(Collection entries)
* * * *

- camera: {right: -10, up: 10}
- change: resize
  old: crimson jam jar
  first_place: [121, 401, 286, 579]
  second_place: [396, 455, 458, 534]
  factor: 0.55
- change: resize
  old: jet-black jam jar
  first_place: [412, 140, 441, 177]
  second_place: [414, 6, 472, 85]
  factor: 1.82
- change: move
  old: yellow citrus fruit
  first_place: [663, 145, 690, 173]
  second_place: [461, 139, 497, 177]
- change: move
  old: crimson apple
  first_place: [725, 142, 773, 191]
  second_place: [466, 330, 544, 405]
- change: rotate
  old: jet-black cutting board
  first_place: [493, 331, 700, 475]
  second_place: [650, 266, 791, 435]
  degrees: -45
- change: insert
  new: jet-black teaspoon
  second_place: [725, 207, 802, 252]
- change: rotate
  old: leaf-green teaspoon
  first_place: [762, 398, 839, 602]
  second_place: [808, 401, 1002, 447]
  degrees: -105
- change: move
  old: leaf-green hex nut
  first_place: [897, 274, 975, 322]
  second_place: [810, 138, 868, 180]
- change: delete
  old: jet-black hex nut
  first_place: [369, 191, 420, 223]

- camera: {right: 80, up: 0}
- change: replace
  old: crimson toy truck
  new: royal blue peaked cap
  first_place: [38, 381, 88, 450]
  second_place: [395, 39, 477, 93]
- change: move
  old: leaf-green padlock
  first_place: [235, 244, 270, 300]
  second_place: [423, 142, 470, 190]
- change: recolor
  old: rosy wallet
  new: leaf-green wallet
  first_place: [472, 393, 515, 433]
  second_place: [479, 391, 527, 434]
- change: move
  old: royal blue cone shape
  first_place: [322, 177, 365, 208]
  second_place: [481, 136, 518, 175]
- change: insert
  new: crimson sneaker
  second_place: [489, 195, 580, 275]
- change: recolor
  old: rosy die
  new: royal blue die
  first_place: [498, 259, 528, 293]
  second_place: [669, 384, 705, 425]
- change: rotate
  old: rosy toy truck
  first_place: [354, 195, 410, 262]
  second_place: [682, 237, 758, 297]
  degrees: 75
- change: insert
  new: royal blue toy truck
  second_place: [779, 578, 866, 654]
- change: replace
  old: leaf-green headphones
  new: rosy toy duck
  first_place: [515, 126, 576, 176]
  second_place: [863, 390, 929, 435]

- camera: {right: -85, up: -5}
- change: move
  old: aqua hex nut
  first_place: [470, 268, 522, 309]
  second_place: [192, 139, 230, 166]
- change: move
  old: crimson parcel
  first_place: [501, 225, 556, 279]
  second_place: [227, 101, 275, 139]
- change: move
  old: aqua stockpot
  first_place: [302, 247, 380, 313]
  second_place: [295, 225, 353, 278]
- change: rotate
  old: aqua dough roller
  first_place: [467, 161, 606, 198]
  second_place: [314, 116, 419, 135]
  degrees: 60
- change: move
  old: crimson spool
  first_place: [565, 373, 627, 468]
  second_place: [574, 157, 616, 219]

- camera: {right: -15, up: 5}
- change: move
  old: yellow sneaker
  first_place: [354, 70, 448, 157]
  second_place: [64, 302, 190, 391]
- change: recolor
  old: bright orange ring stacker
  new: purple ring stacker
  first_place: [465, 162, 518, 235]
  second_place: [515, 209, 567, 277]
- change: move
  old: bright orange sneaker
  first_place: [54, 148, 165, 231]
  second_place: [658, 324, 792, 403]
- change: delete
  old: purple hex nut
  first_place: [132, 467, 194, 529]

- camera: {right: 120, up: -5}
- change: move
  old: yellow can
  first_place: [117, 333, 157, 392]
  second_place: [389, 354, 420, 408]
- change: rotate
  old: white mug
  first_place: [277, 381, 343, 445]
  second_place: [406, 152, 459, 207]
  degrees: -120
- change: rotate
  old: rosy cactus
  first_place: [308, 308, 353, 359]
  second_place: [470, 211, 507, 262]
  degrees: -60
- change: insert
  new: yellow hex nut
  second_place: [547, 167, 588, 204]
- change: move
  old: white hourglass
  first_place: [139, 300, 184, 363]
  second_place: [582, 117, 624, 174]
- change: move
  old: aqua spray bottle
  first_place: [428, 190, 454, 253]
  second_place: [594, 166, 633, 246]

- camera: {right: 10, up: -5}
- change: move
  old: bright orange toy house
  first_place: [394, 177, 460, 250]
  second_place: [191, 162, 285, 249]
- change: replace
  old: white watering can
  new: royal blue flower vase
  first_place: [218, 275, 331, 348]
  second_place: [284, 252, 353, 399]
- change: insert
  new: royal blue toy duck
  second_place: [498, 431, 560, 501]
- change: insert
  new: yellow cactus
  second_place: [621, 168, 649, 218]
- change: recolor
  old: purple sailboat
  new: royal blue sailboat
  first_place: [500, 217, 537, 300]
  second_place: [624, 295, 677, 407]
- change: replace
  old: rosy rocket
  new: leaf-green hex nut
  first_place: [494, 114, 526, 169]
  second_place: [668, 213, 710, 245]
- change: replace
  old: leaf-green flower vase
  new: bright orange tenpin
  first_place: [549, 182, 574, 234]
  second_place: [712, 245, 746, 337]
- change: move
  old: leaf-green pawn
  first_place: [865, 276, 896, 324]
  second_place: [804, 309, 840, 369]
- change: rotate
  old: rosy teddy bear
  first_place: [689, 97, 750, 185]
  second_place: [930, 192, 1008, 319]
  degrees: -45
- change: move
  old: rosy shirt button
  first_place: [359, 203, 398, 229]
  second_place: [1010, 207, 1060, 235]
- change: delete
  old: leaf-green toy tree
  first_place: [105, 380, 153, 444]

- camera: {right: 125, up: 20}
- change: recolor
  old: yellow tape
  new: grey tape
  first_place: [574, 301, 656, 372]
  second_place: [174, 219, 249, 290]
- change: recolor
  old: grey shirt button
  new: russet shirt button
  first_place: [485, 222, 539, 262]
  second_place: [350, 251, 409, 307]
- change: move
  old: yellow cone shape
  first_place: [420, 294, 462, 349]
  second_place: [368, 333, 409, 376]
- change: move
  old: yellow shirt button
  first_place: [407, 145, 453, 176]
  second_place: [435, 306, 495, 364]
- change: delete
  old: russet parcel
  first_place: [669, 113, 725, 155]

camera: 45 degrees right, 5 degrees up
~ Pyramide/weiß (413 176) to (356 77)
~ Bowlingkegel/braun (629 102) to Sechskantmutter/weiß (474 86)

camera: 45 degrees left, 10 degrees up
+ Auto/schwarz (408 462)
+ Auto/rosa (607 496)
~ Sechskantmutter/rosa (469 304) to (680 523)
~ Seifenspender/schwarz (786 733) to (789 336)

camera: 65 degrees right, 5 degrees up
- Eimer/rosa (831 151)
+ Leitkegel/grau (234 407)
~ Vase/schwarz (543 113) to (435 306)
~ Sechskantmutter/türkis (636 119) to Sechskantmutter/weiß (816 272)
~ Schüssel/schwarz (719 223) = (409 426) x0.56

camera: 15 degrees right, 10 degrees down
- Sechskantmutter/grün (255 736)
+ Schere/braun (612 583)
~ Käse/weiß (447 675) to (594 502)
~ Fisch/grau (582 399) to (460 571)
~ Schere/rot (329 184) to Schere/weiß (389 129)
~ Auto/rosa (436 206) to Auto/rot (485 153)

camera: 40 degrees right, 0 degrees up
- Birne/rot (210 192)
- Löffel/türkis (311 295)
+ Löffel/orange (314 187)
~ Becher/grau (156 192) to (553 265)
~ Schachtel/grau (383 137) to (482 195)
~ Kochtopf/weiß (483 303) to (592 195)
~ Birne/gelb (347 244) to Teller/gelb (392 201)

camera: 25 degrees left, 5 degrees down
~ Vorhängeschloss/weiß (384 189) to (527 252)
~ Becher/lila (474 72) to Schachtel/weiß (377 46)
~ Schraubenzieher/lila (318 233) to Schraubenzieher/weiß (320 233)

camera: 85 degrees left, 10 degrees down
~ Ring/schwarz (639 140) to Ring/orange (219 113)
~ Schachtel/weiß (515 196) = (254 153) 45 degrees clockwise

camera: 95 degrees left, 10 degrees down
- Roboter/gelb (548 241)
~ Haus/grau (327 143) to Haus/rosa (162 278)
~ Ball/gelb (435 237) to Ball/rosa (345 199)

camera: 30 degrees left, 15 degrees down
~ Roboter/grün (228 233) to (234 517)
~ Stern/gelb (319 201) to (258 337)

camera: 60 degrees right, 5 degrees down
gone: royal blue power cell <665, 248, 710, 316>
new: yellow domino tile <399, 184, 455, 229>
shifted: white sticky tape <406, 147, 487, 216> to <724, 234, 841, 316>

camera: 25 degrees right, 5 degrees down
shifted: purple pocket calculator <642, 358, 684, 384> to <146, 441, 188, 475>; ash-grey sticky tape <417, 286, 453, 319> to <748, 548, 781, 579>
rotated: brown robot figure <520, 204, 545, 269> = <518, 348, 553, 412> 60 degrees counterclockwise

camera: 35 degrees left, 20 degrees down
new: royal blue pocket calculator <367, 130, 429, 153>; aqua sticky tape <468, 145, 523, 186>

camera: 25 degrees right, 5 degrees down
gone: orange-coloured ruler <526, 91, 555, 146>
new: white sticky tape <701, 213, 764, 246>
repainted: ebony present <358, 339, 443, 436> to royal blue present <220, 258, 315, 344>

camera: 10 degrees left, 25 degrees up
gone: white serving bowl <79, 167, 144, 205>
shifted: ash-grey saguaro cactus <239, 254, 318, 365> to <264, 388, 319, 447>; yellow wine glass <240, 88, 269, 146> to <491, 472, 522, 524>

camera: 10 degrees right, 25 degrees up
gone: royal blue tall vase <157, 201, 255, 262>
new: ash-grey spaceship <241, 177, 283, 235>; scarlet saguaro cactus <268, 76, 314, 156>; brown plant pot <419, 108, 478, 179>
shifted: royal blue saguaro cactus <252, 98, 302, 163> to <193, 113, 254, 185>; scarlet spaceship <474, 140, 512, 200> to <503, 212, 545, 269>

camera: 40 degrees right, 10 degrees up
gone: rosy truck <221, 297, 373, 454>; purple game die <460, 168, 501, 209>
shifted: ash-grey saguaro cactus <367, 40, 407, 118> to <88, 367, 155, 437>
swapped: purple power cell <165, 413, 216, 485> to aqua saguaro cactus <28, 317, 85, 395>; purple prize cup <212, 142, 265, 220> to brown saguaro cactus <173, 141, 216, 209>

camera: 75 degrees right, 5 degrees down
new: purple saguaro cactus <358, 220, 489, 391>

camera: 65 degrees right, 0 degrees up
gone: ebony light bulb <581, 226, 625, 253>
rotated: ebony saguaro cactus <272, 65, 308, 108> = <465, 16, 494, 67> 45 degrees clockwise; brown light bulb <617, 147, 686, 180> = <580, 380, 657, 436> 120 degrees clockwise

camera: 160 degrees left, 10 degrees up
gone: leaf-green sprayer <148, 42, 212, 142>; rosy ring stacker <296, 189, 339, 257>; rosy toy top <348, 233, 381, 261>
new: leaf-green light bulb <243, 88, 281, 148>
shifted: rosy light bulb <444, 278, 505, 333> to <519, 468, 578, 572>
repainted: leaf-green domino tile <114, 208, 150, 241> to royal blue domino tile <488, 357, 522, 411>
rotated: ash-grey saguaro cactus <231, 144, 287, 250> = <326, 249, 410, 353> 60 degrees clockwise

* * * *

** GOAL OF THE EXERCISE **
Could you restate word for word the lines above from the one containing "second_place: [808, 401, 1002, 447]" through the one containing "old: jet-black hex nut", both included, and nothing else?

** RESULT OF THE TASK **
  second_place: [808, 401, 1002, 447]
  degrees: -105
- change: move
  old: leaf-green hex nut
  first_place: [897, 274, 975, 322]
  second_place: [810, 138, 868, 180]
- change: delete
  old: jet-black hex nut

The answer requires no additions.